*What to do*.
Lines from the listing below that contain the string "Clock" are to be reported.
• • • • •
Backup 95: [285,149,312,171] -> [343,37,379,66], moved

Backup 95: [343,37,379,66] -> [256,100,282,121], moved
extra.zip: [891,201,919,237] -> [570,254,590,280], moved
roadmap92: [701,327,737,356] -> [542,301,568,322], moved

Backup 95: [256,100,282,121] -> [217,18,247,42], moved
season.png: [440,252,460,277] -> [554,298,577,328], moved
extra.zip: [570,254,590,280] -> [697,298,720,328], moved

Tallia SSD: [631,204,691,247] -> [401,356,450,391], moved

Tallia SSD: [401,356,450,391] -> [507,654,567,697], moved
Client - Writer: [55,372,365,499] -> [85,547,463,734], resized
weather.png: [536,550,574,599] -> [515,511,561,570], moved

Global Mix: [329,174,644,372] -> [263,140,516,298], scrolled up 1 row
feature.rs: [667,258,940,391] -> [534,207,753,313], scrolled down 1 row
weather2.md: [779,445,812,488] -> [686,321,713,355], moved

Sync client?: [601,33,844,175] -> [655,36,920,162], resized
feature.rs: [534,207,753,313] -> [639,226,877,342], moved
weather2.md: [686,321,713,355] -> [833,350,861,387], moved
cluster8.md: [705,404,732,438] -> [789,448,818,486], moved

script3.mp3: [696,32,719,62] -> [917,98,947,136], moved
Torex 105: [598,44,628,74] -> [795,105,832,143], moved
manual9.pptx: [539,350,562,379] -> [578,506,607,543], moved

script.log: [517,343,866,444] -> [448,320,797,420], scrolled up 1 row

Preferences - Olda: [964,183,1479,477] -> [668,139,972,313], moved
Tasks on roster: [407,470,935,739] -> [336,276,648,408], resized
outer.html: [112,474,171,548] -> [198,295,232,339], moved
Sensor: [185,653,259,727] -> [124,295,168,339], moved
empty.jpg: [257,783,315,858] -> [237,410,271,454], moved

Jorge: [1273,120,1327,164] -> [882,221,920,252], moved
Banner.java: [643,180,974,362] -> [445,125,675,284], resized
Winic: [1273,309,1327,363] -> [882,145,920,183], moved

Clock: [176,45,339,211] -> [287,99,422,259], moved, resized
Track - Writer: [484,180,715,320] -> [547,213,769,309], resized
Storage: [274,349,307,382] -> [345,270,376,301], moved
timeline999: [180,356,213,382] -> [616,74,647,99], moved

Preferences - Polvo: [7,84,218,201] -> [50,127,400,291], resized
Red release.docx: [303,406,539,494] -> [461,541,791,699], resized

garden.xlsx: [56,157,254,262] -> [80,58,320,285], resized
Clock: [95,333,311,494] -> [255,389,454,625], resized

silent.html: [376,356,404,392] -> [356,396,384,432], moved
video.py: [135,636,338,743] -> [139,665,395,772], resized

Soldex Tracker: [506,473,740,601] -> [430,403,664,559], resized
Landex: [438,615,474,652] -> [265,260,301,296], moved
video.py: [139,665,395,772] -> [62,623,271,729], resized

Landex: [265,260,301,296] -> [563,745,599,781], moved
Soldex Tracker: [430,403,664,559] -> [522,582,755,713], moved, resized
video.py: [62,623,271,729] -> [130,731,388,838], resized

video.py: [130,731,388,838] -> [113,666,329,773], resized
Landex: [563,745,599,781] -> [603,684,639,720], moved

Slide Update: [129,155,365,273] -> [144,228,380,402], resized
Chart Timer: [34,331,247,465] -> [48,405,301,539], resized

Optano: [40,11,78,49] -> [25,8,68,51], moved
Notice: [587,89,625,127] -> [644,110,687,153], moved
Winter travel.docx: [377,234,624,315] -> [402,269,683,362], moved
• • • • •
*Response to this task*.
Clock: [176,45,339,211] -> [287,99,422,259], moved, resized
Clock: [95,333,311,494] -> [255,389,454,625], resized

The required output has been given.